Detected change data:
----

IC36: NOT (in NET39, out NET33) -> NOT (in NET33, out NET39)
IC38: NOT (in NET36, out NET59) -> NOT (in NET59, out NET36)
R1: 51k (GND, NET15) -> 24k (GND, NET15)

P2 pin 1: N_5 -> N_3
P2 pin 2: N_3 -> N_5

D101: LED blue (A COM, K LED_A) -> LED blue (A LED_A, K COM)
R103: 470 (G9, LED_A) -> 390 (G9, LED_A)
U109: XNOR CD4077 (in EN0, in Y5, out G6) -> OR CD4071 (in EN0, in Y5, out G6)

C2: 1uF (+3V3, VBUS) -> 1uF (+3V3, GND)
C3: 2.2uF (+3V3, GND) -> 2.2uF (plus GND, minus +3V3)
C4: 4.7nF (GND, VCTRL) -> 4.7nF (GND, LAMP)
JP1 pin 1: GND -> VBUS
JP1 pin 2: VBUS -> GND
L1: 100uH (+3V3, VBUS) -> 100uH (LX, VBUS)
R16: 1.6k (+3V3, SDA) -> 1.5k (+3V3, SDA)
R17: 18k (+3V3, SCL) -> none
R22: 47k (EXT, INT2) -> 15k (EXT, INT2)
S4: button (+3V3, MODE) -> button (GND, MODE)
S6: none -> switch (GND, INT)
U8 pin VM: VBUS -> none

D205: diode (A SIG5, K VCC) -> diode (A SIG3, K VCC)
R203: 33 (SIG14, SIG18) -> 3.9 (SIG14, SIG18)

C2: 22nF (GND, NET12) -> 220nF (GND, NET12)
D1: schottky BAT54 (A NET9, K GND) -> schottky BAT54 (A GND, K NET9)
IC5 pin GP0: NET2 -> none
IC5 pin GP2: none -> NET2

----

- Task description -
The response must restate every entry word for word.

- Completed exercise -
IC36: NOT (in NET39, out NET33) -> NOT (in NET33, out NET39)
IC38: NOT (in NET36, out NET59) -> NOT (in NET59, out NET36)
R1: 51k (GND, NET15) -> 24k (GND, NET15)

P2 pin 1: N_5 -> N_3
P2 pin 2: N_3 -> N_5

D101: LED blue (A COM, K LED_A) -> LED blue (A LED_A, K COM)
R103: 470 (G9, LED_A) -> 390 (G9, LED_A)
U109: XNOR CD4077 (in EN0, in Y5, out G6) -> OR CD4071 (in EN0, in Y5, out G6)

C2: 1uF (+3V3, VBUS) -> 1uF (+3V3, GND)
C3: 2.2uF (+3V3, GND) -> 2.2uF (plus GND, minus +3V3)
C4: 4.7nF (GND, VCTRL) -> 4.7nF (GND, LAMP)
JP1 pin 1: GND -> VBUS
JP1 pin 2: VBUS -> GND
L1: 100uH (+3V3, VBUS) -> 100uH (LX, VBUS)
R16: 1.6k (+3V3, SDA) -> 1.5k (+3V3, SDA)
R17: 18k (+3V3, SCL) -> none
R22: 47k (EXT, INT2) -> 15k (EXT, INT2)
S4: button (+3V3, MODE) -> button (GND, MODE)
S6: none -> switch (GND, INT)
U8 pin VM: VBUS -> none

D205: diode (A SIG5, K VCC) -> diode (A SIG3, K VCC)
R203: 33 (SIG14, SIG18) -> 3.9 (SIG14, SIG18)

C2: 22nF (GND, NET12) -> 220nF (GND, NET12)
D1: schottky BAT54 (A NET9, K GND) -> schottky BAT54 (A GND, K NET9)
IC5 pin GP0: NET2 -> none
IC5 pin GP2: none -> NET2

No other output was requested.